▶ _EXERCISE GOAL_
Pick out every line of the items below that contains the word "clef", and copy each one in full.

[Excerpt from a dataset]

****************

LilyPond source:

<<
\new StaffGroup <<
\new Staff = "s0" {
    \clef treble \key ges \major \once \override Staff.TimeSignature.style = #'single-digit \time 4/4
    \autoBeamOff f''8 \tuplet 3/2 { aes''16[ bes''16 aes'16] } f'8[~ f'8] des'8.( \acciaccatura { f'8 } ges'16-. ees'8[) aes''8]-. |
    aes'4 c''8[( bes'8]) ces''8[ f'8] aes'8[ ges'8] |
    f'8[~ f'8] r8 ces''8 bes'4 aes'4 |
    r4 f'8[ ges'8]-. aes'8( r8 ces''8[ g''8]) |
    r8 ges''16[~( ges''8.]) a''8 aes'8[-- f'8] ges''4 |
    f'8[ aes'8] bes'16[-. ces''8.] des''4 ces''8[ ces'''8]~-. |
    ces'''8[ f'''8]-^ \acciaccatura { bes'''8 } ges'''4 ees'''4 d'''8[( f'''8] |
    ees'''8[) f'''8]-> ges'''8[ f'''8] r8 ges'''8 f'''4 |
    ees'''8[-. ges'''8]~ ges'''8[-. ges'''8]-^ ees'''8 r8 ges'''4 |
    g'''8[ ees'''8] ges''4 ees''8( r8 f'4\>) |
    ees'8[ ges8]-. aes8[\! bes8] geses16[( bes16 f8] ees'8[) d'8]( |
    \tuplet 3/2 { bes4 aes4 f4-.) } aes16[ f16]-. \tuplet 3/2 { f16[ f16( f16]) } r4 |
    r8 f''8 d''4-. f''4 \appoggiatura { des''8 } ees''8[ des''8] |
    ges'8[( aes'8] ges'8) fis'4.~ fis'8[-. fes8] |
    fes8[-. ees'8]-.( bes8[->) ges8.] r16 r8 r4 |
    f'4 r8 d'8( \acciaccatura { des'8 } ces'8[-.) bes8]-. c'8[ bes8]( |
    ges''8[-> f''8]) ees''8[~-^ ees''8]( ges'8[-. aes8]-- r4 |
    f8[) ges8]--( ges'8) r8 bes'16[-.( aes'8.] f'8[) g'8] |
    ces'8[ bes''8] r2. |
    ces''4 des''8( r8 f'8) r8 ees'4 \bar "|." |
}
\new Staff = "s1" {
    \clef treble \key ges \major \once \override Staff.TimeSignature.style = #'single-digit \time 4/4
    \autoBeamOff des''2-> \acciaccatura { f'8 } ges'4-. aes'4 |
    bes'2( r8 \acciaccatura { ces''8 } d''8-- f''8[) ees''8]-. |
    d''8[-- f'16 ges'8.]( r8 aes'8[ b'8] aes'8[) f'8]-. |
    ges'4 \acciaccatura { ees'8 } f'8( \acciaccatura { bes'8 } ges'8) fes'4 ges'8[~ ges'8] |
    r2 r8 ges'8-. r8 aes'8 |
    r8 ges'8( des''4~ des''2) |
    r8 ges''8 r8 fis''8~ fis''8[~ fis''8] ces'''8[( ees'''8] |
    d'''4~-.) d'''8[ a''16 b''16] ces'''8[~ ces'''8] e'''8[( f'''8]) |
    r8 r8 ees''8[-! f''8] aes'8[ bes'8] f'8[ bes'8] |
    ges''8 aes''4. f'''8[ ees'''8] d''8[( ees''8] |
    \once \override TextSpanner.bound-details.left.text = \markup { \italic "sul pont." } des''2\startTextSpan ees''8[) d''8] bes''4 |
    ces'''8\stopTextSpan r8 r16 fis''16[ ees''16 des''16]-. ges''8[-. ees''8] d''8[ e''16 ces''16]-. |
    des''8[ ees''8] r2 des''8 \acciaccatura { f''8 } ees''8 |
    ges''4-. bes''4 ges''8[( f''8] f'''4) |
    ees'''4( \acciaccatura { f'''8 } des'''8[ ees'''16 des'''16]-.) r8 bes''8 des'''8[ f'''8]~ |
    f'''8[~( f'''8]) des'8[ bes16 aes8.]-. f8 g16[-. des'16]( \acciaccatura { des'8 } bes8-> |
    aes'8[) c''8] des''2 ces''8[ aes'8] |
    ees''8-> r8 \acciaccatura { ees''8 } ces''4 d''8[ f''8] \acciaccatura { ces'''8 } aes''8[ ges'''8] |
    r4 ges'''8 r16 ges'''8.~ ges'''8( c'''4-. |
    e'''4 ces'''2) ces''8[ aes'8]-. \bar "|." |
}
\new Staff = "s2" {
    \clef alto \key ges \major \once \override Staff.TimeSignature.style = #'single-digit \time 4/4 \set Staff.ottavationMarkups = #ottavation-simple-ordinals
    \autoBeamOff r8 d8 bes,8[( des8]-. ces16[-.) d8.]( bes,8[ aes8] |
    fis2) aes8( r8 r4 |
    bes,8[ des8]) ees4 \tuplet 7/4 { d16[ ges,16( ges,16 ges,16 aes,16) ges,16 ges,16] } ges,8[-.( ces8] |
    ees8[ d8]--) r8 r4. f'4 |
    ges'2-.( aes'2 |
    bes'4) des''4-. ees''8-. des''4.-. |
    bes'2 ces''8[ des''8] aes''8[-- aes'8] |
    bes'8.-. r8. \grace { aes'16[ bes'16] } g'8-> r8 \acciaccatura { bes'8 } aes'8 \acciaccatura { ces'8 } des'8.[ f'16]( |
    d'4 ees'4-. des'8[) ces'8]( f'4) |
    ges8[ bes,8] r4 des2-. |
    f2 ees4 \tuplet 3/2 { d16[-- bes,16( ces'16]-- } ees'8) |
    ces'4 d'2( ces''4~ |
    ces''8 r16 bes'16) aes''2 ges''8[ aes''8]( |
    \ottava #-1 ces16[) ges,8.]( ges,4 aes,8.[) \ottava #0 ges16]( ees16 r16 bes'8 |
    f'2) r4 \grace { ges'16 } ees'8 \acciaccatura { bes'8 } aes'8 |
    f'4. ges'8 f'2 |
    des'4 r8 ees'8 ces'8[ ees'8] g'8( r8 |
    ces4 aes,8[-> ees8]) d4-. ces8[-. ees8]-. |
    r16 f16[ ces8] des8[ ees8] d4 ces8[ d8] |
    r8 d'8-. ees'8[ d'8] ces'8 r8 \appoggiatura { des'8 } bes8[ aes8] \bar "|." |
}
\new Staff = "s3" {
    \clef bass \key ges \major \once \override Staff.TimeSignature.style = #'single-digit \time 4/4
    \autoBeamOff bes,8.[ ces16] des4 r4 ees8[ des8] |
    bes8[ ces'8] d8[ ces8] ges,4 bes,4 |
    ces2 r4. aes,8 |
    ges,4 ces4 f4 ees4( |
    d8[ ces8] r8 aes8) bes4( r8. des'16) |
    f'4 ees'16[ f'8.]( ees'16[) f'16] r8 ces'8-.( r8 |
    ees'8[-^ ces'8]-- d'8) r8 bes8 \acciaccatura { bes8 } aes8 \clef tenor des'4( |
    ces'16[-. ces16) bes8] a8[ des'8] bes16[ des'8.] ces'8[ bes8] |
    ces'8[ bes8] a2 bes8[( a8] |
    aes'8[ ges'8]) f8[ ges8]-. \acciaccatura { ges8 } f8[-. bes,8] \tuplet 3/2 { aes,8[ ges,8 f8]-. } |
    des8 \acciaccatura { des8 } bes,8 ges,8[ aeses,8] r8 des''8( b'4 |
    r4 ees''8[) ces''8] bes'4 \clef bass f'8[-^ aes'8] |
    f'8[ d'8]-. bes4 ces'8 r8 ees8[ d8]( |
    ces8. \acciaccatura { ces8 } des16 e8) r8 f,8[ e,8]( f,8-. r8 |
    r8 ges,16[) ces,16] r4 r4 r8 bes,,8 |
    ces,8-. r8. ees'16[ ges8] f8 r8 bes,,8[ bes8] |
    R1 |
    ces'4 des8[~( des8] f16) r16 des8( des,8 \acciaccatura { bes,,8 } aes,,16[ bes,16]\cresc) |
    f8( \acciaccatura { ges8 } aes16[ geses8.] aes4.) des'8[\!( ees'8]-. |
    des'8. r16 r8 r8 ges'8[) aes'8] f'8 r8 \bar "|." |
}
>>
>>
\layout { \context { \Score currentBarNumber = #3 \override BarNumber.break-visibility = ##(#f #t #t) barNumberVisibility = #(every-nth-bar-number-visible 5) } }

****************

▶ _ANSWER TO THE PROBLEM_
    \clef treble \key ges \major \once \override Staff.TimeSignature.style = #'single-digit \time 4/4
    \clef treble \key ges \major \once \override Staff.TimeSignature.style = #'single-digit \time 4/4
    \clef alto \key ges \major \once \override Staff.TimeSignature.style = #'single-digit \time 4/4 \set Staff.ottavationMarkups = #ottavation-simple-ordinals
    \clef bass \key ges \major \once \override Staff.TimeSignature.style = #'single-digit \time 4/4
    ees'8[-^ ces'8]-- d'8) r8 bes8 \acciaccatura { bes8 } aes8 \clef tenor des'4( |
    r4 ees''8[) ces''8] bes'4 \clef bass f'8[-^ aes'8] |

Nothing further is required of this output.